*** Begin section ***
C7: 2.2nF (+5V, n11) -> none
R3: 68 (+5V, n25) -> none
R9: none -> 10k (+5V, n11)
*** End section ***
*** Begin section ***
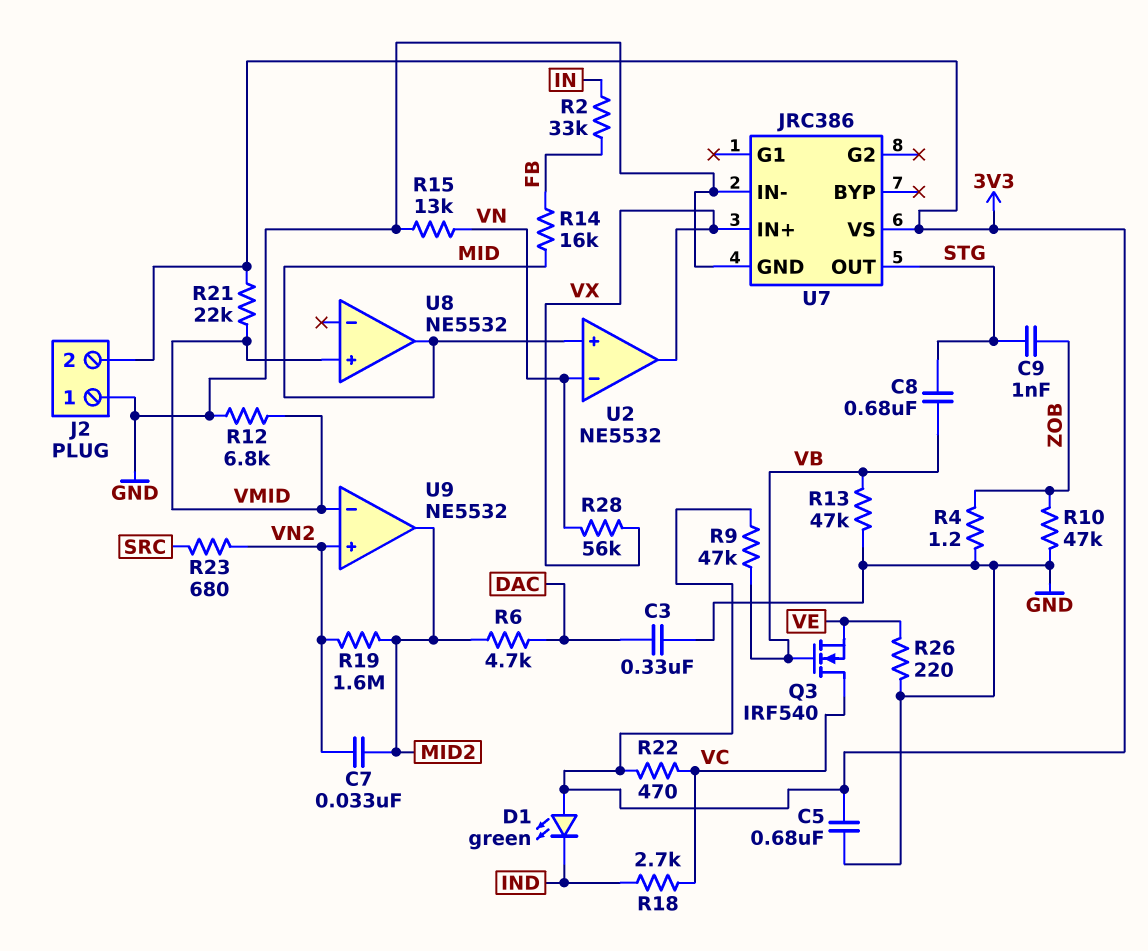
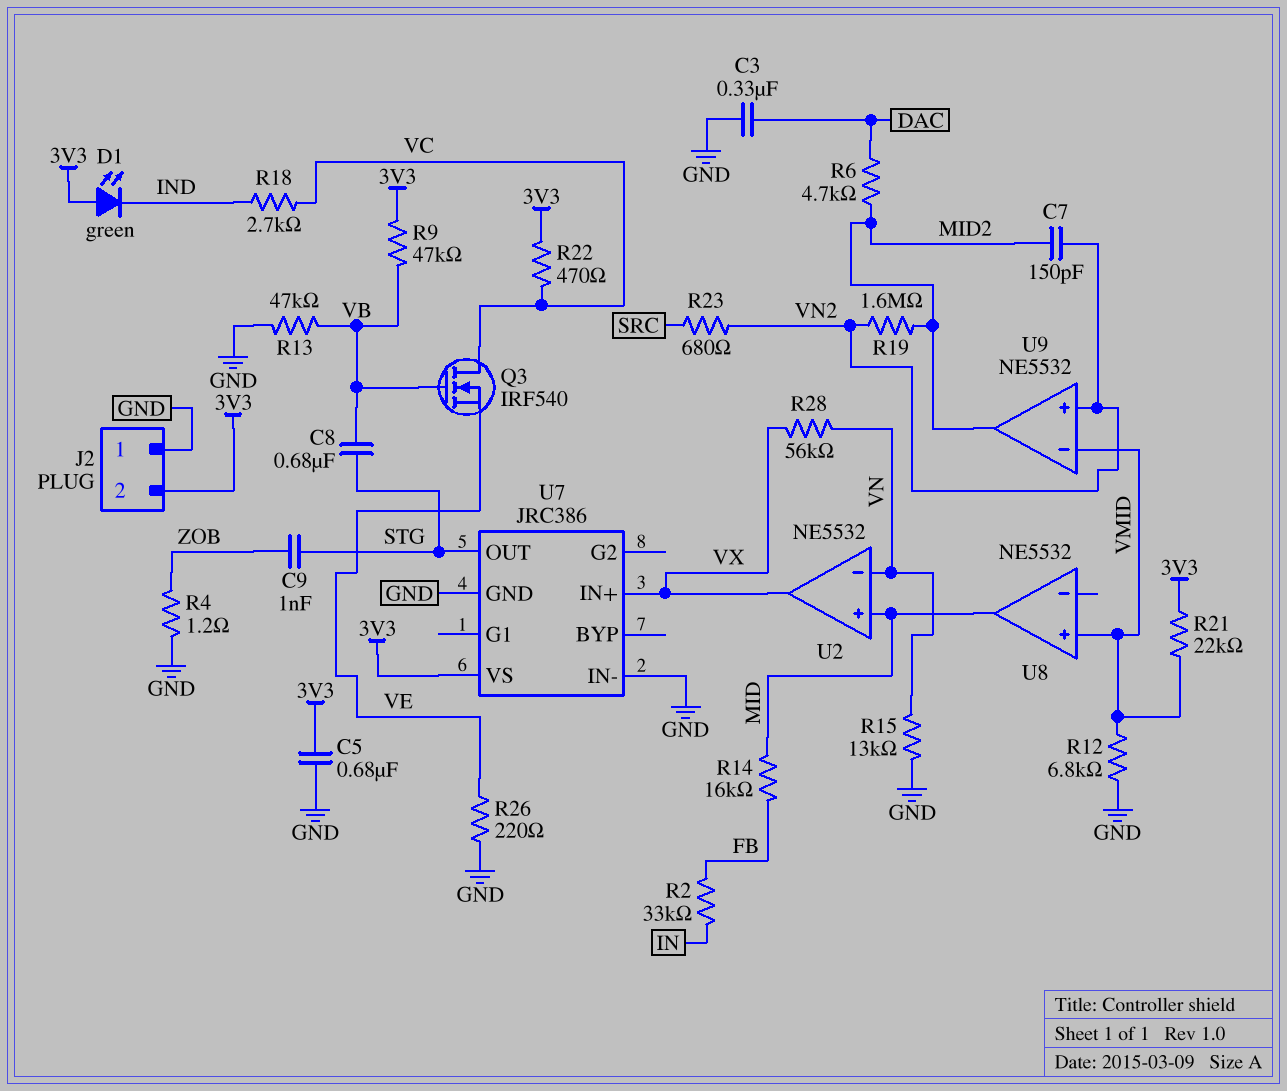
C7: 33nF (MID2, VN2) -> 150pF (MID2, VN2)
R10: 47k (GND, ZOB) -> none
*** End section ***
*** Begin section ***
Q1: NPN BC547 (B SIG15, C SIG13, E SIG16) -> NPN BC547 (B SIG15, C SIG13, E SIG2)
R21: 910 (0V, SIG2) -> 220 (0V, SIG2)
*** End section ***
▸ **Assigned task**:
Give an exact copy of the lines above from the line with "C7: 33nF (MID2, VN2) -> 150pF (MID2, VN2)" up to and including the line with "R10: 47k (GND, ZOB) -> none", and leave everything else out.

▸ **Solution to the exercise**:
C7: 33nF (MID2, VN2) -> 150pF (MID2, VN2)
R10: 47k (GND, ZOB) -> none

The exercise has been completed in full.